• _Provided records_:
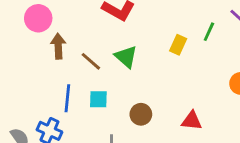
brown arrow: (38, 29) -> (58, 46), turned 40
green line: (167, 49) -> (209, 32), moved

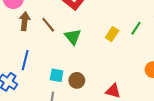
brown line: (91, 61) -> (48, 25), moved
cyan square: (98, 99) -> (57, 75), moved

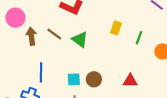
green line: (136, 28) -> (139, 38), moved

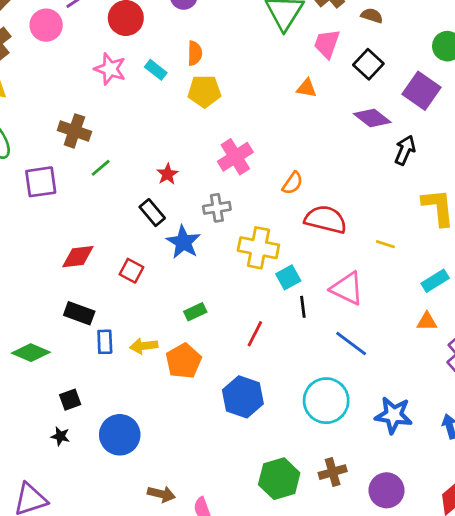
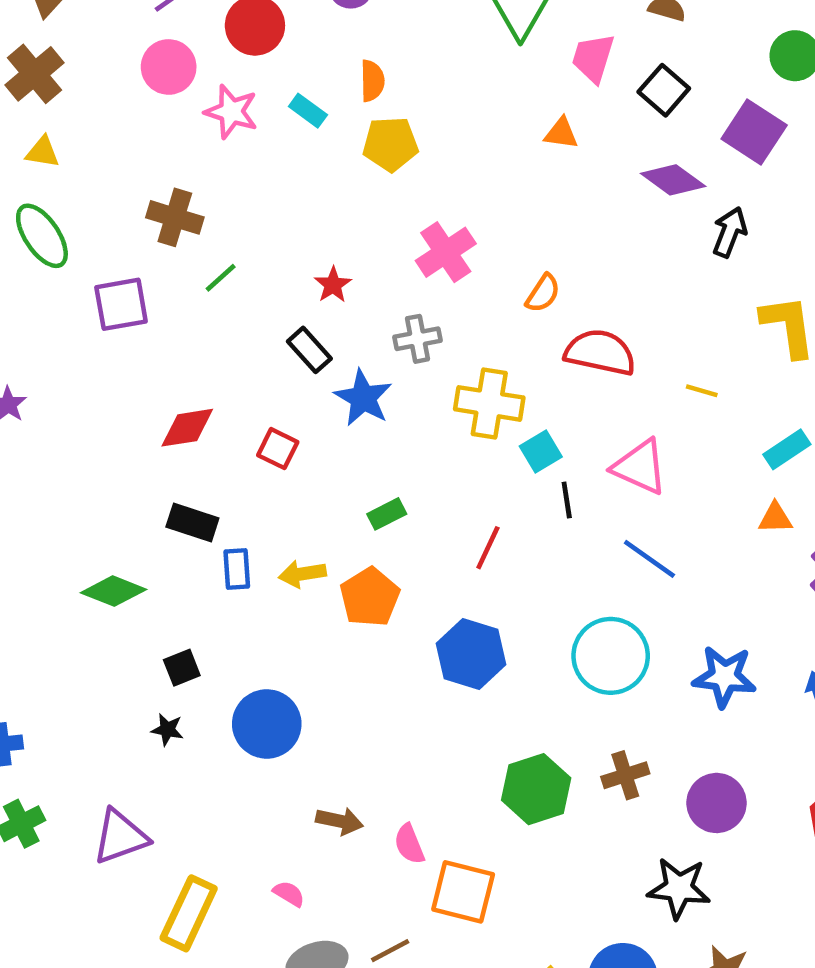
pink circle: (46, 25) -> (169, 67), moved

• _Activity_: If a line in the entries holds the string "moved", count it, then state the total and nothing more.

• _Result below_: 5